WHAT YOU HAVE TO DO: Apart from the pictures, please restate every entry below exactly.

--- INPUT RECORDS Enclosed Below ---

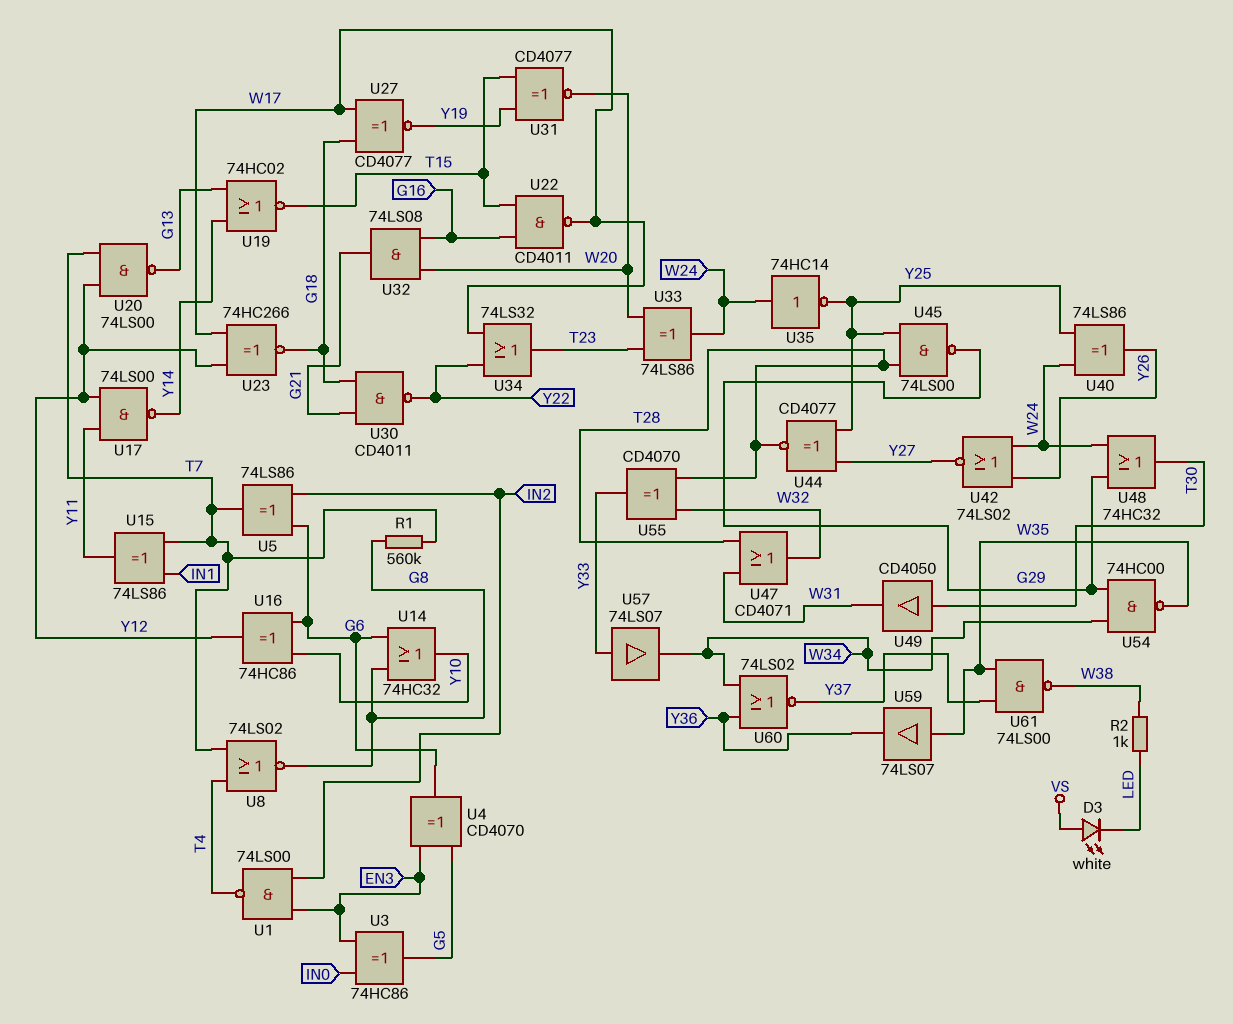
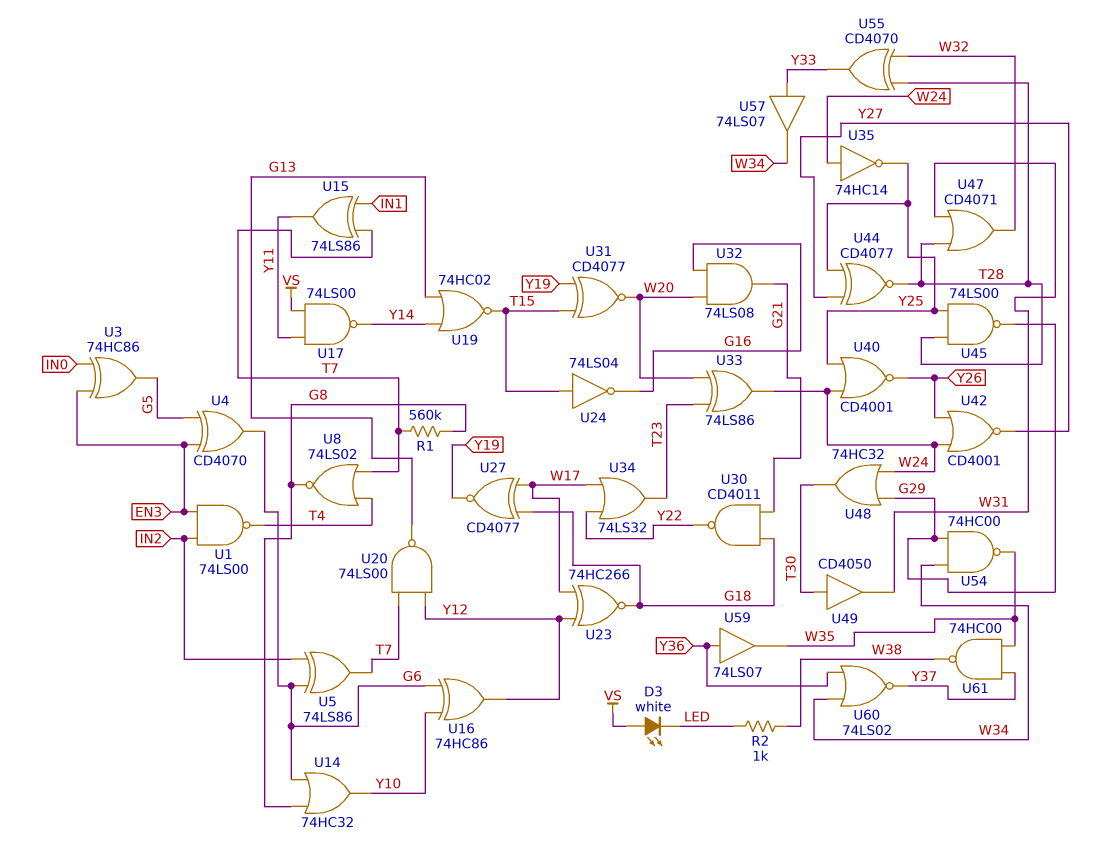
U17: NAND 74LS00 (in Y11, in Y12, out Y14) -> NAND 74LS00 (in VS, in Y11, out Y14)
U22: NAND CD4011 (in G16, in T15, out W17) -> none
U24: none -> NOT 74LS04 (in T15, out G16)
U40: XOR 74LS86 (in W24, in Y25, out Y26) -> NOR CD4001 (in W24, in Y25, out Y26)
U42: NOR 74LS02 (in W24, in Y26, out Y27) -> NOR CD4001 (in W24, in Y26, out Y27)
U59: buffer 74LS07 (in W35, out Y36) -> buffer 74LS07 (in Y36, out W35)
U61: NAND 74LS00 (in W35, in Y37, out W38) -> NAND 74HC00 (in W35, in Y37, out W38)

--- End of Enclosed INPUT RECORDS ---

EXERCISE ANSWER:
U17: NAND 74LS00 (in Y11, in Y12, out Y14) -> NAND 74LS00 (in VS, in Y11, out Y14)
U22: NAND CD4011 (in G16, in T15, out W17) -> none
U24: none -> NOT 74LS04 (in T15, out G16)
U40: XOR 74LS86 (in W24, in Y25, out Y26) -> NOR CD4001 (in W24, in Y25, out Y26)
U42: NOR 74LS02 (in W24, in Y26, out Y27) -> NOR CD4001 (in W24, in Y26, out Y27)
U59: buffer 74LS07 (in W35, out Y36) -> buffer 74LS07 (in Y36, out W35)
U61: NAND 74LS00 (in W35, in Y37, out W38) -> NAND 74HC00 (in W35, in Y37, out W38)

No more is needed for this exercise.